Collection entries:
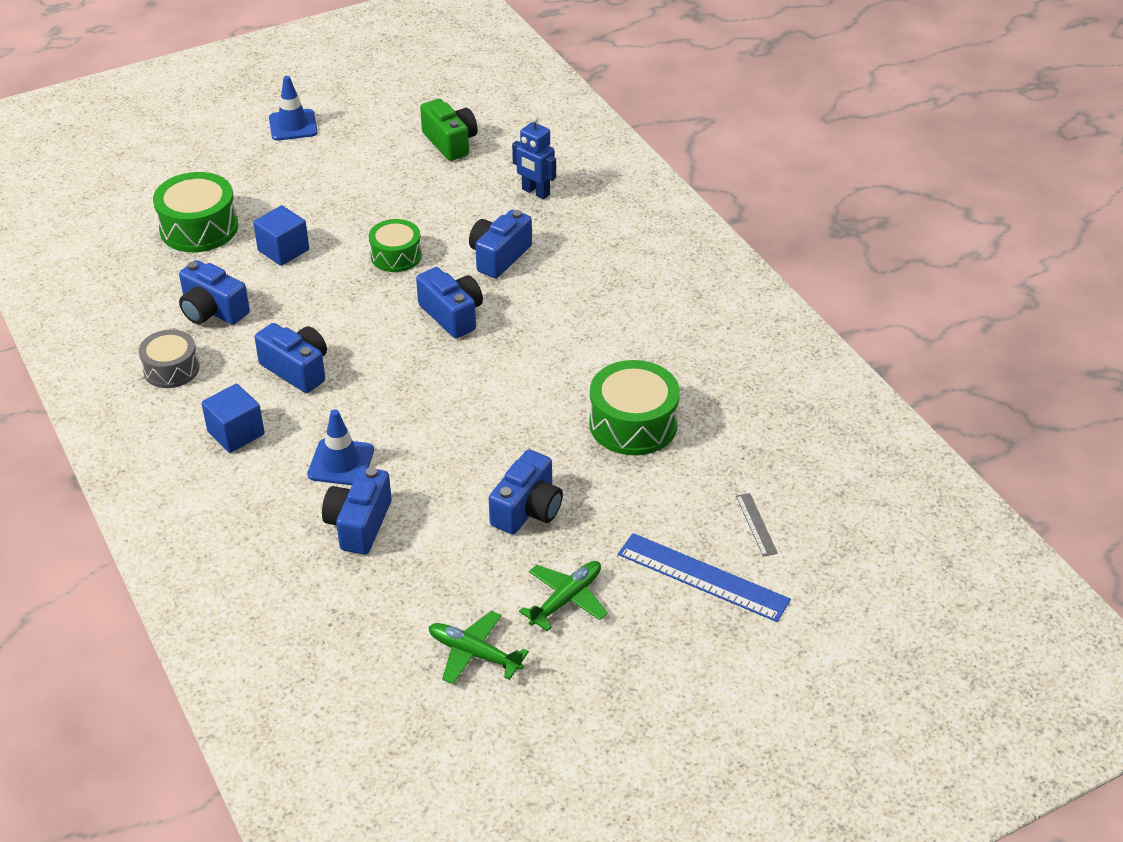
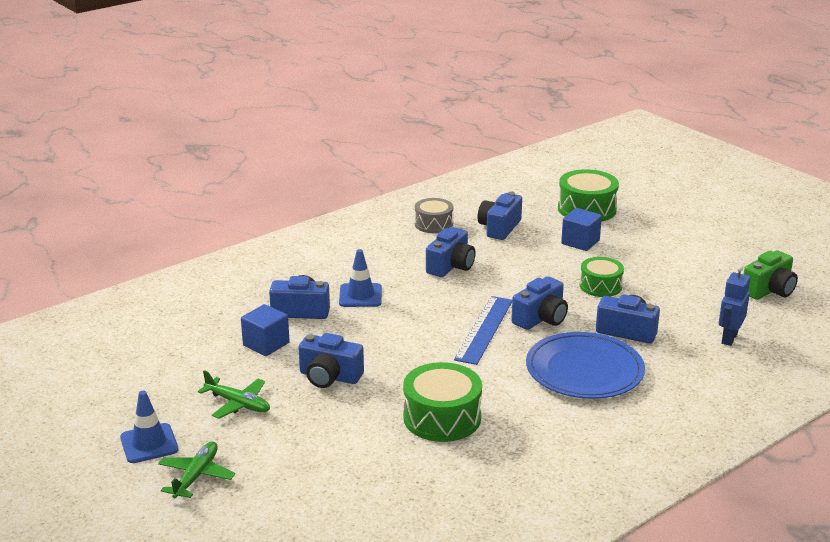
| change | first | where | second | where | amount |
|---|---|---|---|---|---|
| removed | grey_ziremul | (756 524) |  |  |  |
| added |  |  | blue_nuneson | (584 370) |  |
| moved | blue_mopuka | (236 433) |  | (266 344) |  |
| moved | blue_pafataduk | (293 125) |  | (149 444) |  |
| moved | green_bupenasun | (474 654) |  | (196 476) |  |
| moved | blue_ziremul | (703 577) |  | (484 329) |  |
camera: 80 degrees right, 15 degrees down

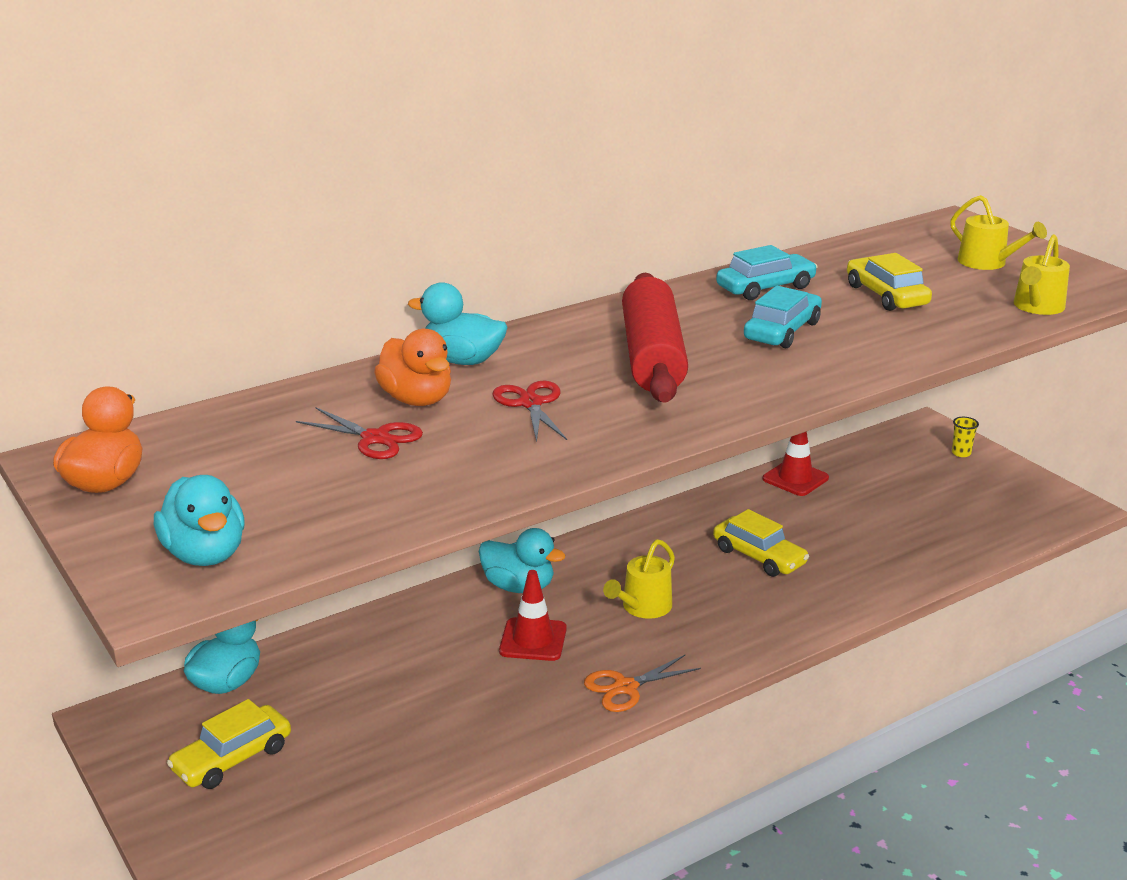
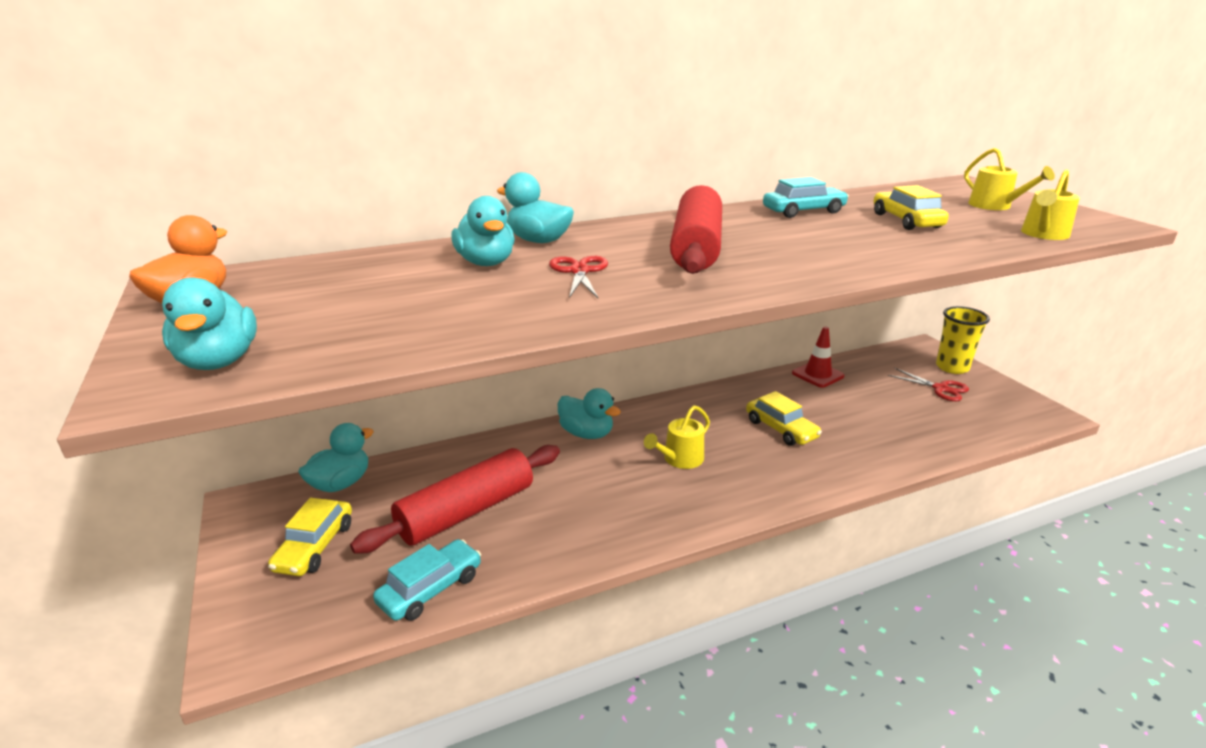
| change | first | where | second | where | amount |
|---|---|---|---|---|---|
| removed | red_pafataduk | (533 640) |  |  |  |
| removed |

---

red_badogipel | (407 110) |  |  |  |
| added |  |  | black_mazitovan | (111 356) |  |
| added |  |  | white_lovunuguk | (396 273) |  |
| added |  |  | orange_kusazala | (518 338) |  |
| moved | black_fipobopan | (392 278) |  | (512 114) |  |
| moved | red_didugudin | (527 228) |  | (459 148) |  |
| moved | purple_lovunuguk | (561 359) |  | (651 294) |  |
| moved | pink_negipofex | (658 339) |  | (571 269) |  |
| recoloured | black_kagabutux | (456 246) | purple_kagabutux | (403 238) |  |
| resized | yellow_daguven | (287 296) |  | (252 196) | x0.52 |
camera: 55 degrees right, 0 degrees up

*Task to carry out*: Leave out every line above except those from the line with "removed | grey_ziremul" up to and including the line with "moved | green_bupenasun", and copy those exactly.

*Answer to this exercise*:
| removed | grey_ziremul | (756 524) |  |  |  |
| added |  |  | blue_nuneson | (584 370) |  |
| moved | blue_mopuka | (236 433) |  | (266 344) |  |
| moved | blue_pafataduk | (293 125) |  | (149 444) |  |
| moved | green_bupenasun | (474 654) |  | (196 476) |  |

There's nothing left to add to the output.